Start of Supplied records

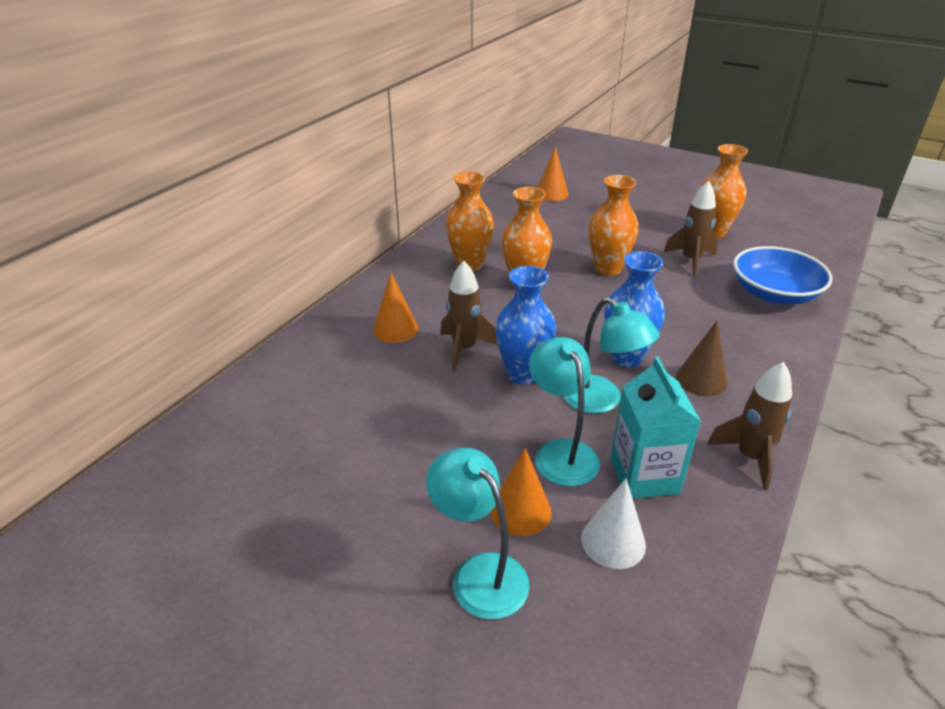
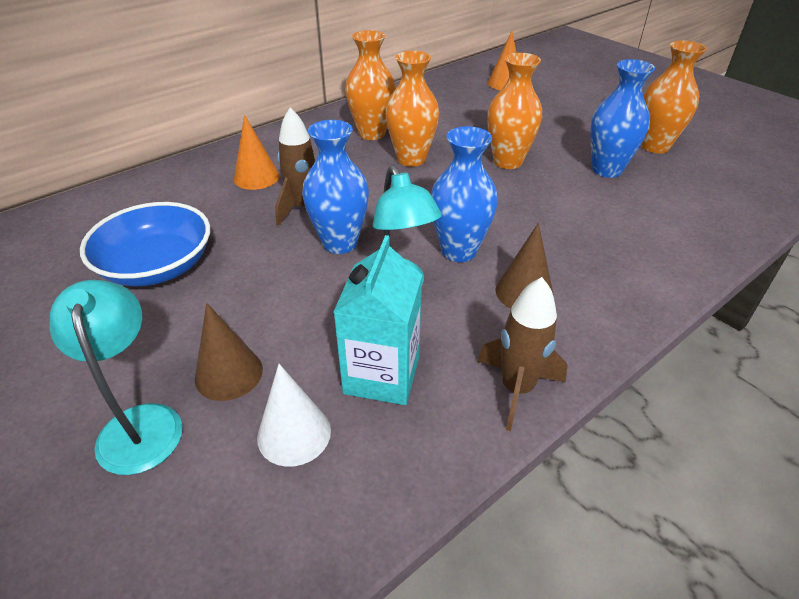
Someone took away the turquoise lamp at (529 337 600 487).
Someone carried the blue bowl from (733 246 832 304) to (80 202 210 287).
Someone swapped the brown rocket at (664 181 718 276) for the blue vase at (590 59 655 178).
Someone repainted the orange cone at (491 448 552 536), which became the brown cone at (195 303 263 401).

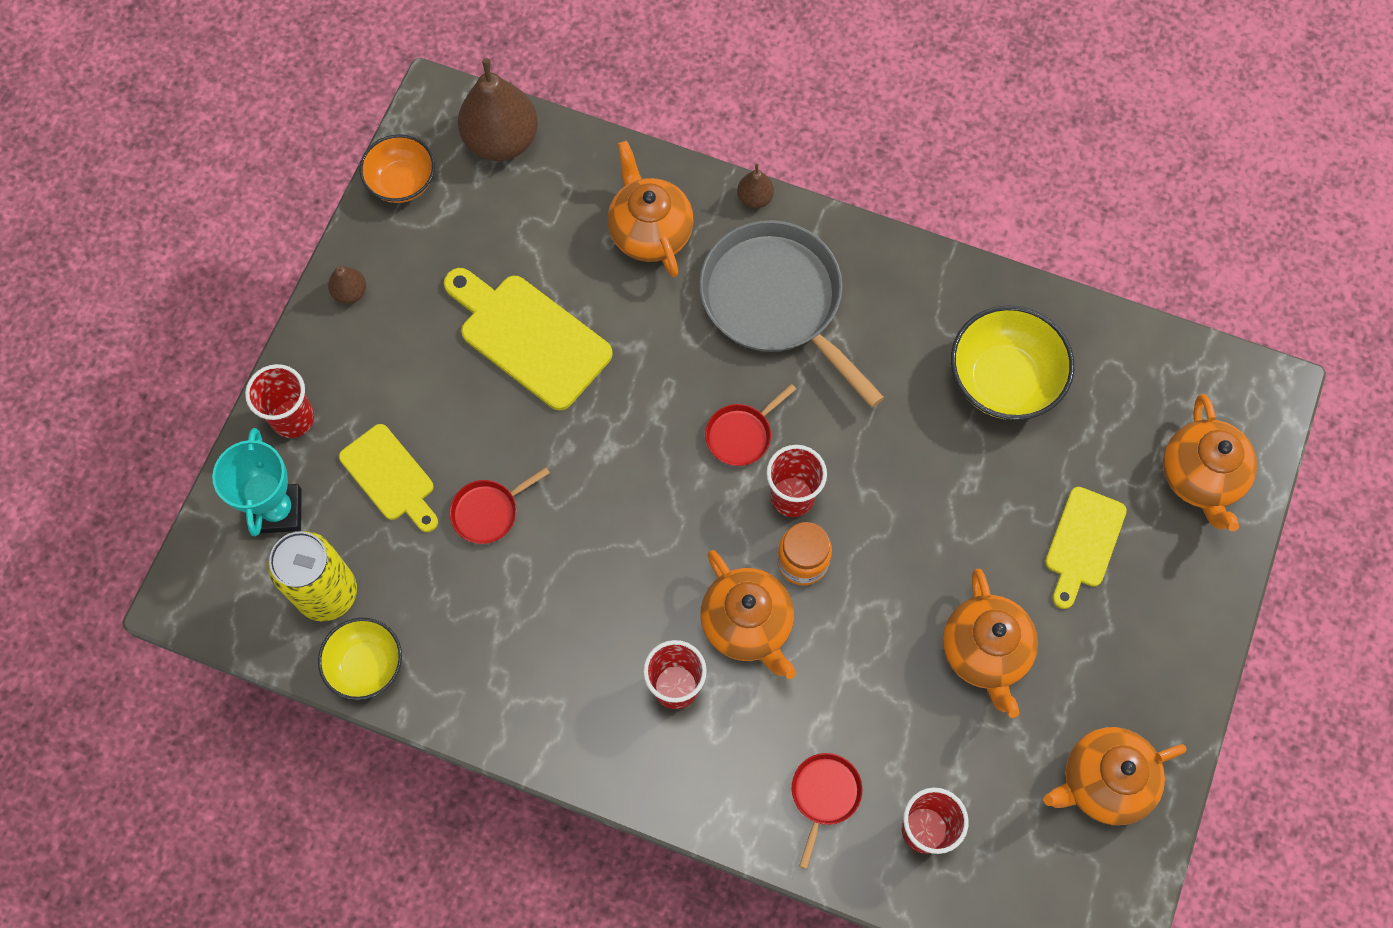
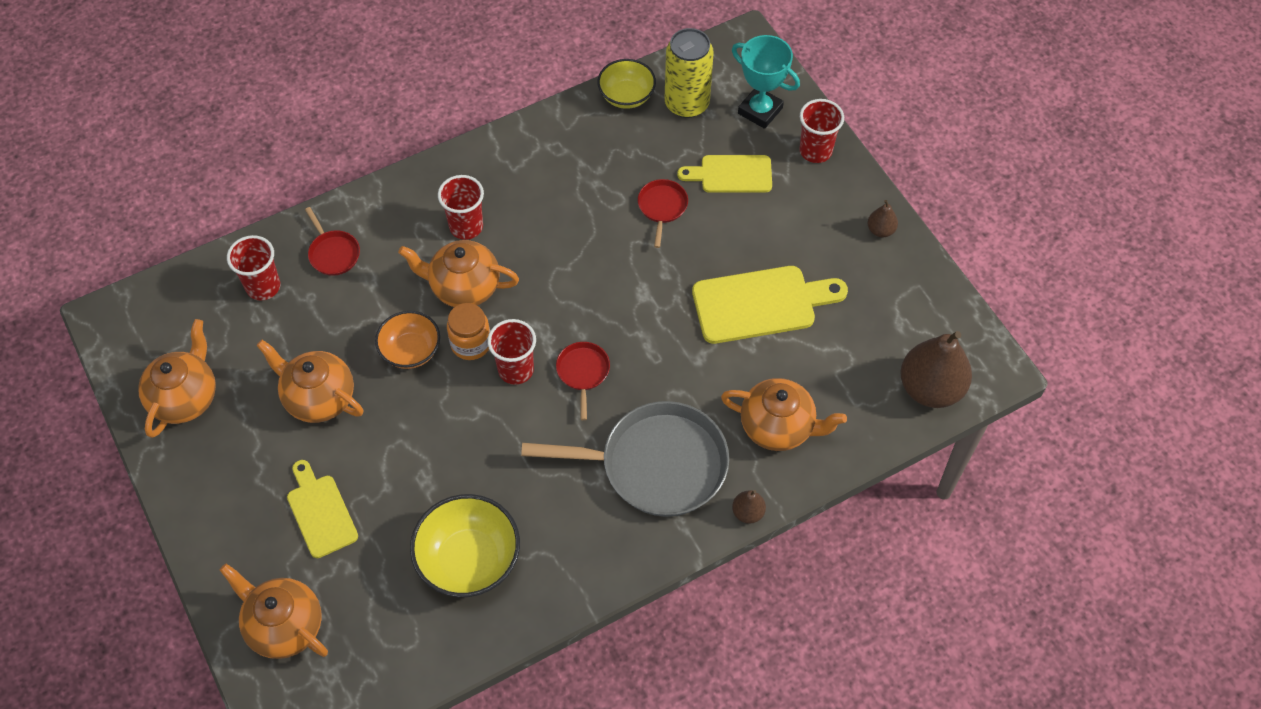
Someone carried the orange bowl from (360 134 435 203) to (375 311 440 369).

End of Supplied records

Return word for word the line bearing "Someone swapped the" and every later line of the entries, but none of the pictures.

Someone swapped the brown rocket at (664 181 718 276) for the blue vase at (590 59 655 178).
Someone repainted the orange cone at (491 448 552 536), which became the brown cone at (195 303 263 401).

Someone carried the orange bowl from (360 134 435 203) to (375 311 440 369).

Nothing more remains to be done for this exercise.